What the exercise asks: Below are some entries. Copy each line that holds the string "FILT".

Input records:
*** Block opens ***
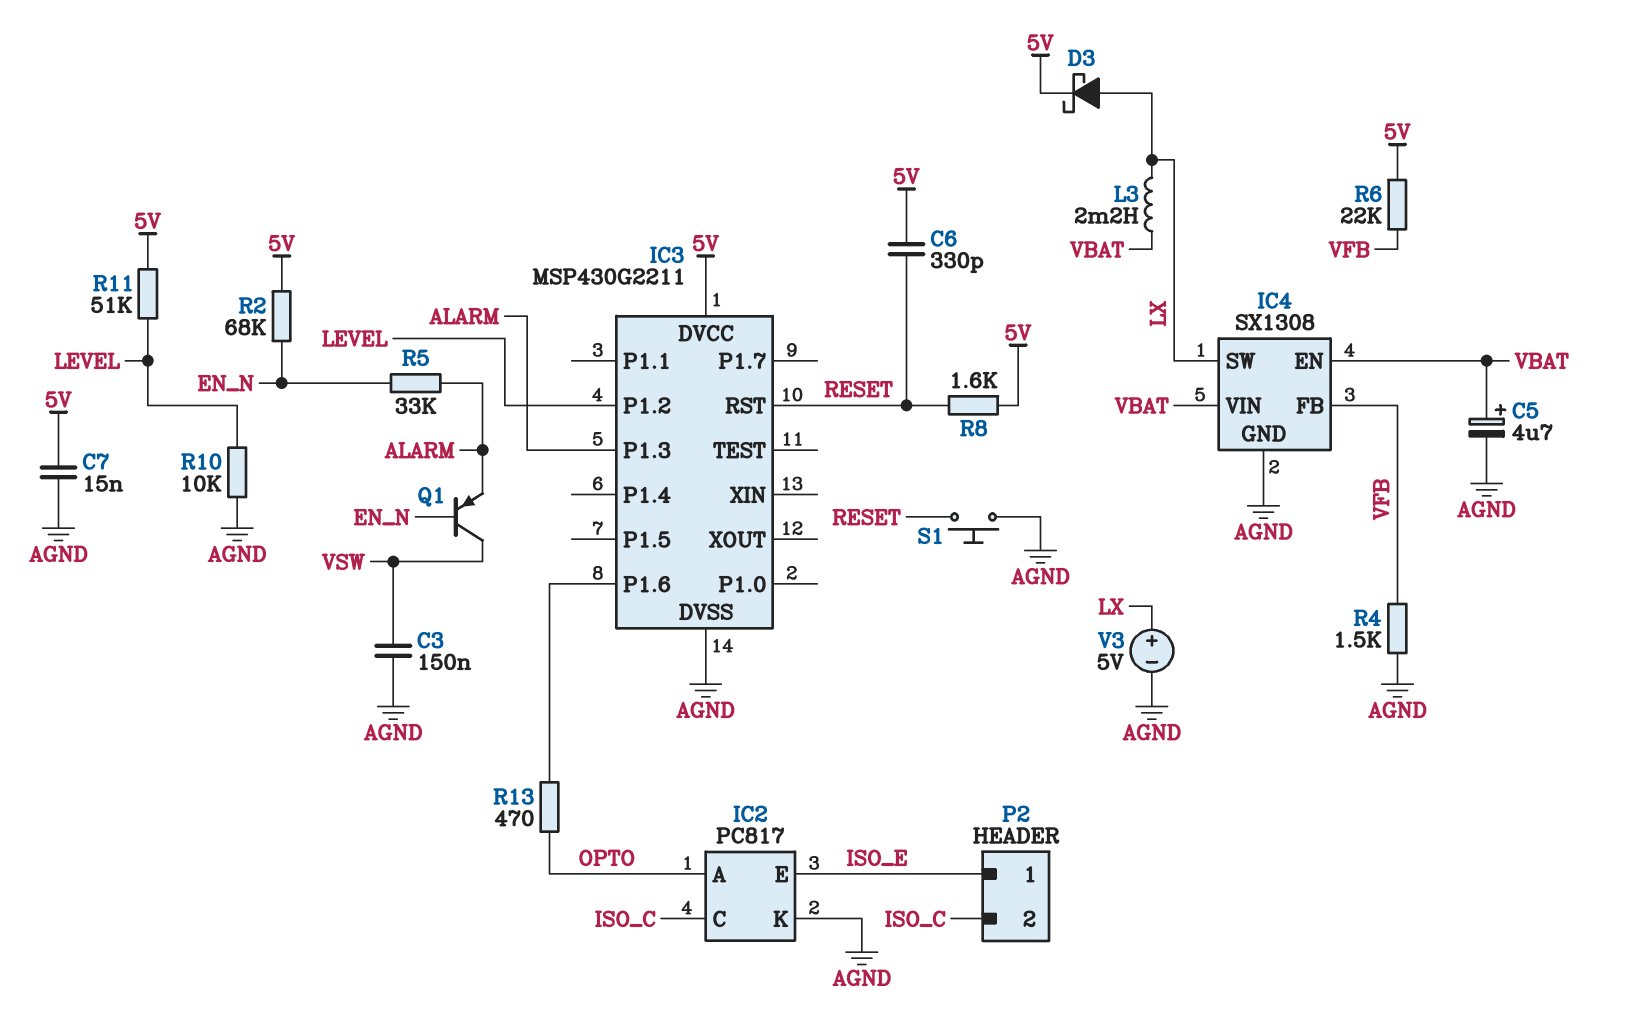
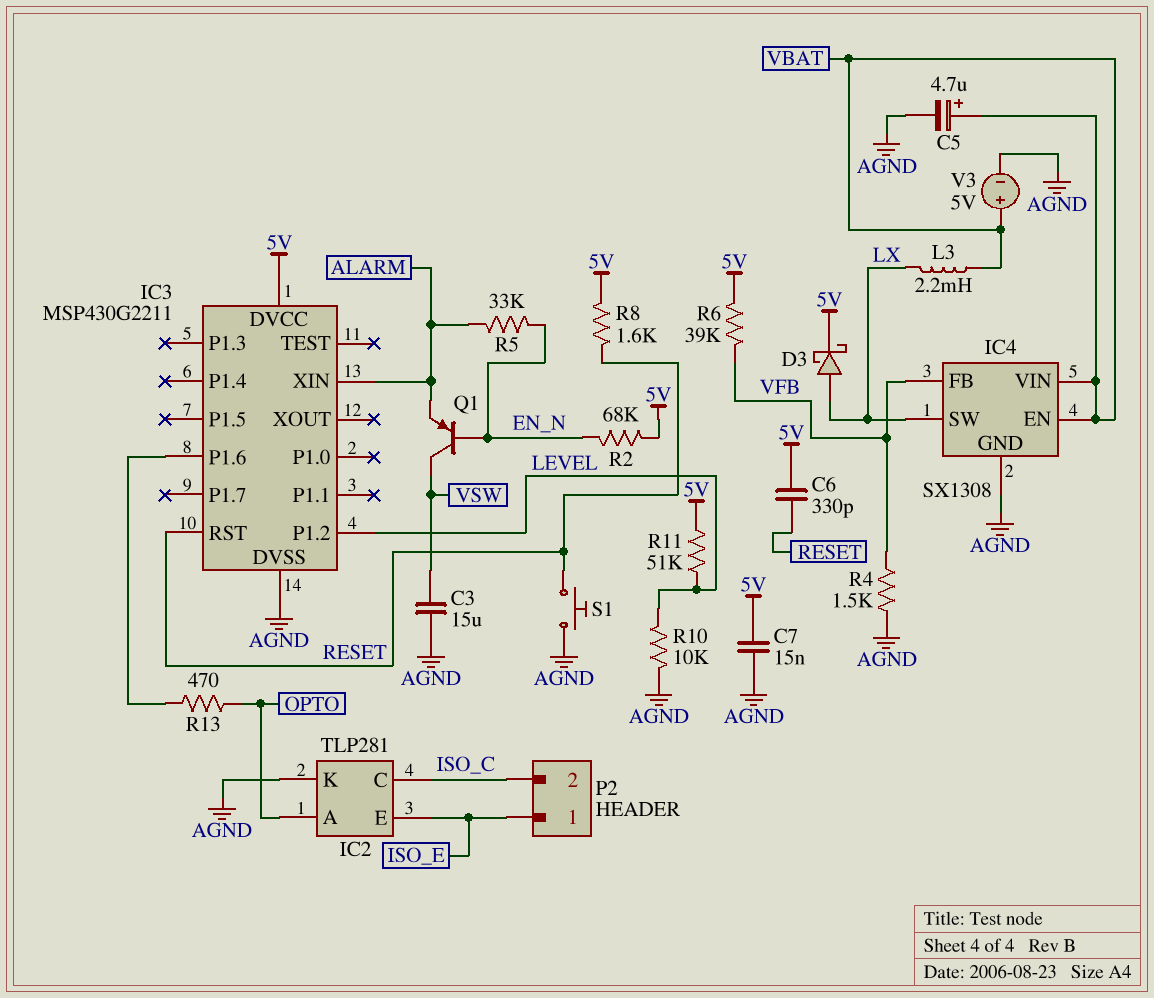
C3: 150nF (AGND, VSW) -> 15uF (AGND, VSW)
IC2: PC817 -> TLP281
IC3 pin P1.3: ALARM -> none
IC3 pin XIN: none -> ALARM
R6: 22k (5V, VFB) -> 39k (5V, VFB)
V3: 5V (plus LX, minus AGND) -> 5V (plus VBAT, minus AGND)

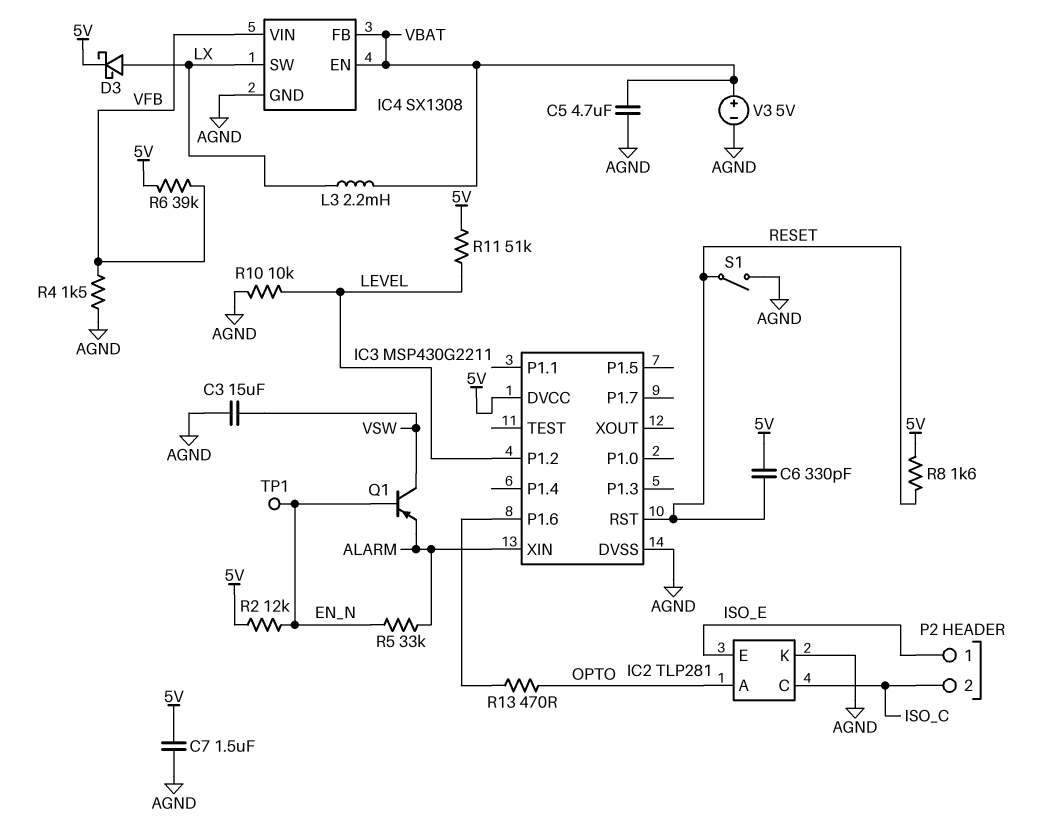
C5: 4.7uF (plus VBAT, minus AGND) -> 4.7uF (AGND, VBAT)
C7: 15nF (5V, AGND) -> 1.5uF (5V, AGND)
IC4 pin FB: VFB -> VBAT
IC4 pin VIN: VBAT -> VFB
R2: 68k (5V, EN_N) -> 12k (5V, EN_N)
S1: button (AGND, RESET) -> switch (AGND, RESET)
TP1: none -> test point (EN_N)

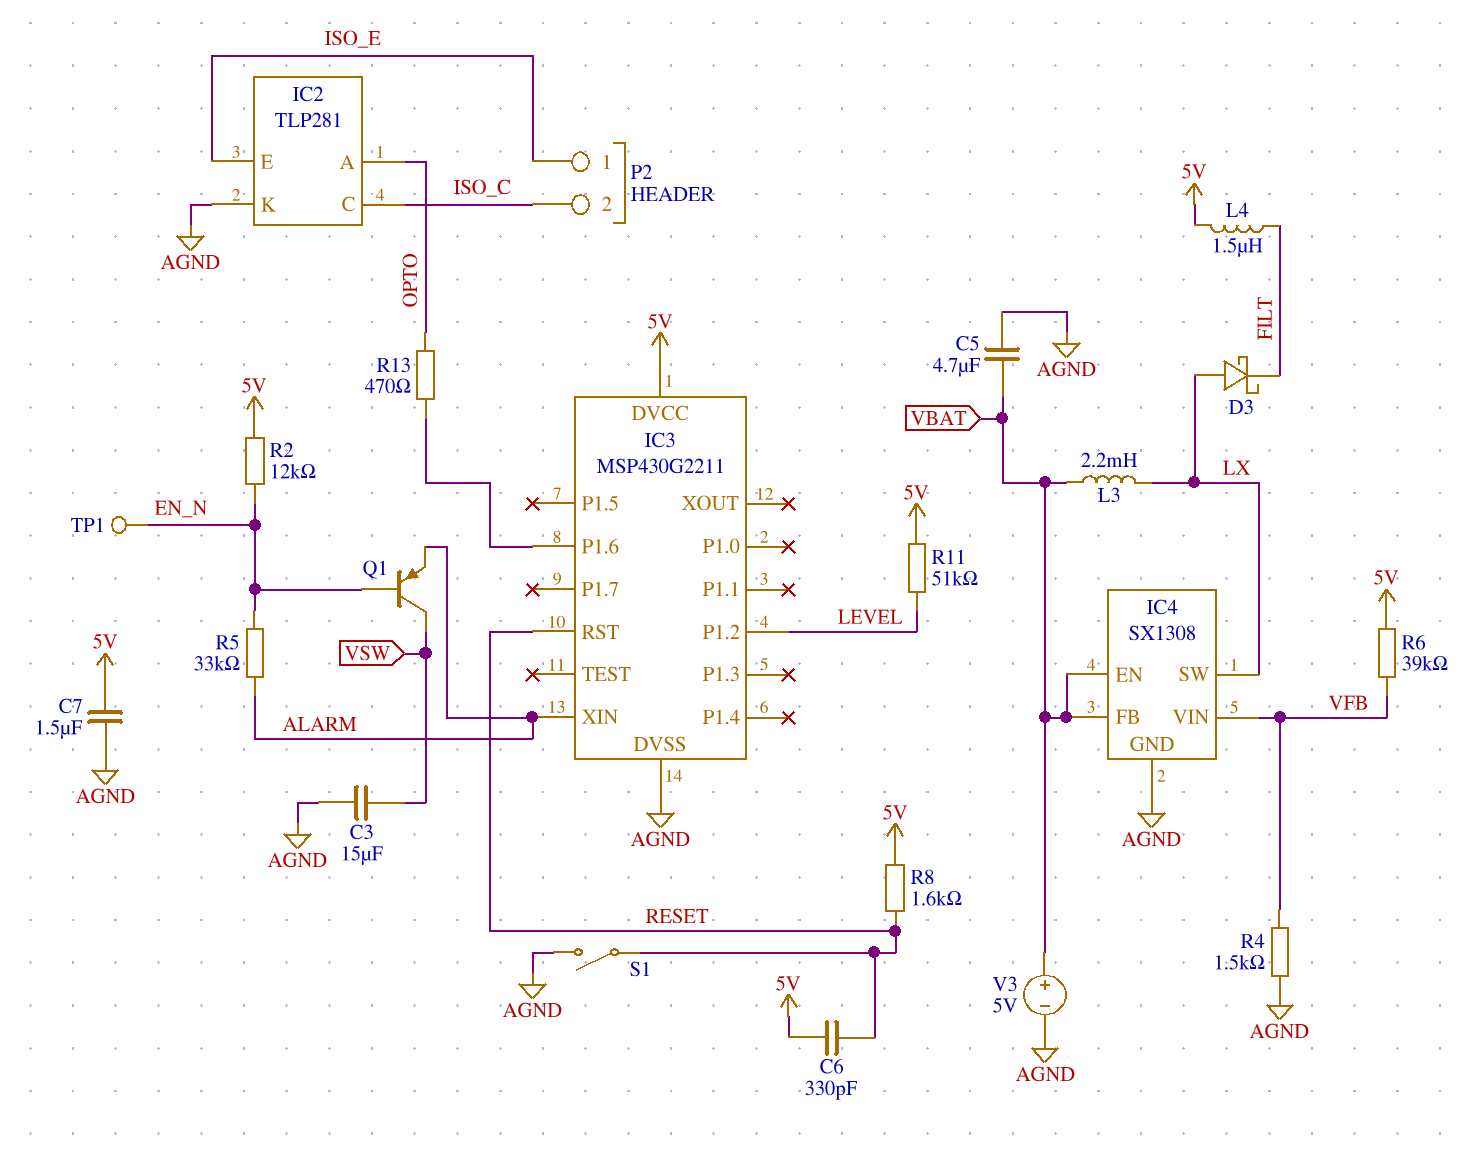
D3: schottky (A LX, K 5V) -> schottky (A LX, K FILT)
L4: none -> 1.5uH (5V, FILT)
R10: 10k (AGND, LEVEL) -> none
*** Block closes ***
Answer area:
D3: schottky (A LX, K 5V) -> schottky (A LX, K FILT)
L4: none -> 1.5uH (5V, FILT)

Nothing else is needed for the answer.